» **SUPPLIED MATERIAL**:
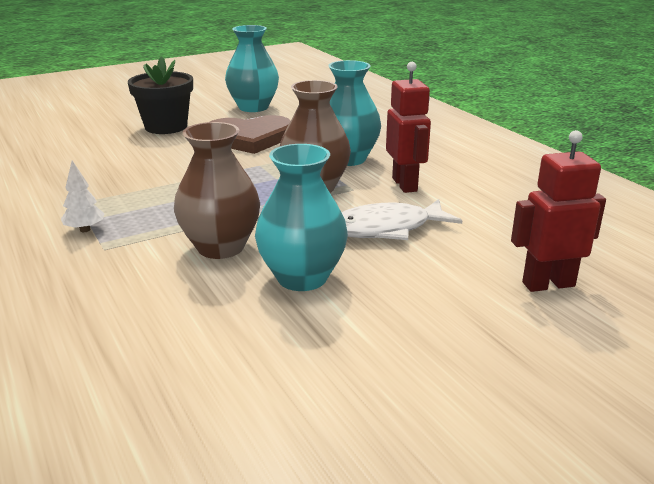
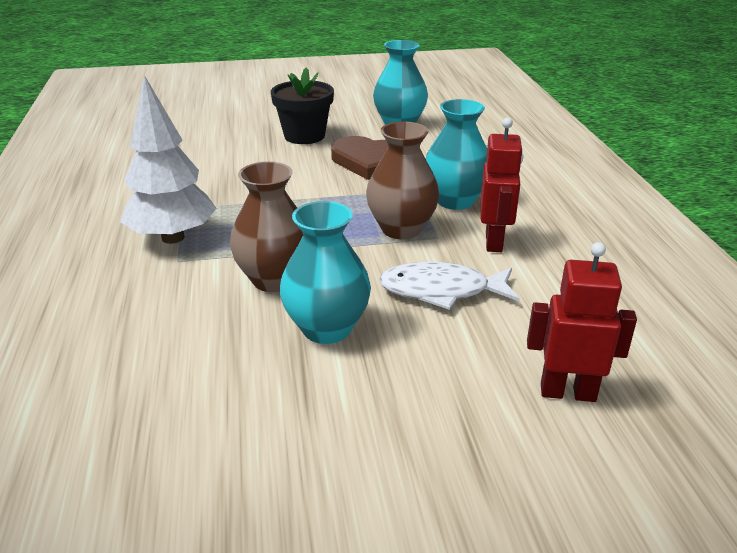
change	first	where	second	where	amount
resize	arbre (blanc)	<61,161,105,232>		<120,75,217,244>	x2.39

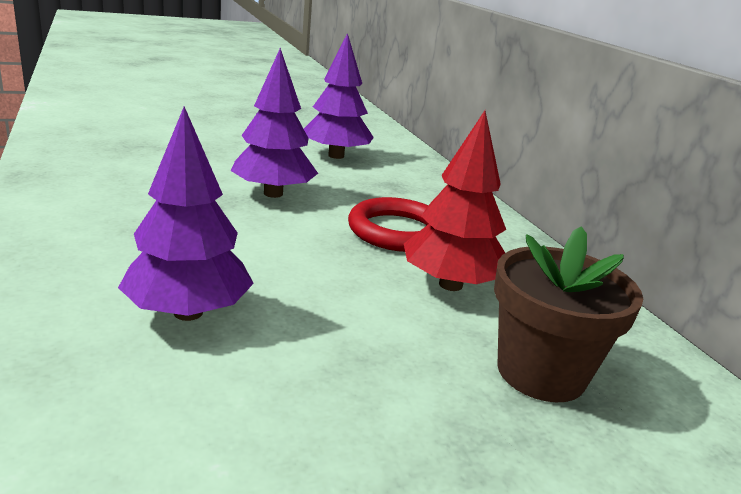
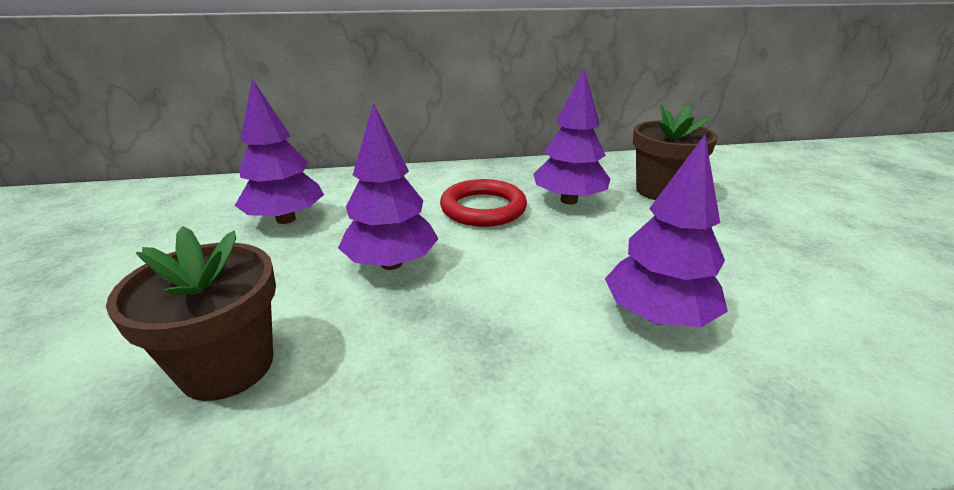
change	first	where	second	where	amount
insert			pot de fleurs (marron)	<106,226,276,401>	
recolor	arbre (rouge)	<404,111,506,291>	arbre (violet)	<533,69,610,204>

» **TASK DIRECTIONS**: Give back the records exactly, minus any pictures.

» **WRITTEN ANSWER**:
change	first	where	second	where	amount
resize	arbre (blanc)	<61,161,105,232>		<120,75,217,244>	x2.39

change	first	where	second	where	amount
insert			pot de fleurs (marron)	<106,226,276,401>	
recolor	arbre (rouge)	<404,111,506,291>	arbre (violet)	<533,69,610,204>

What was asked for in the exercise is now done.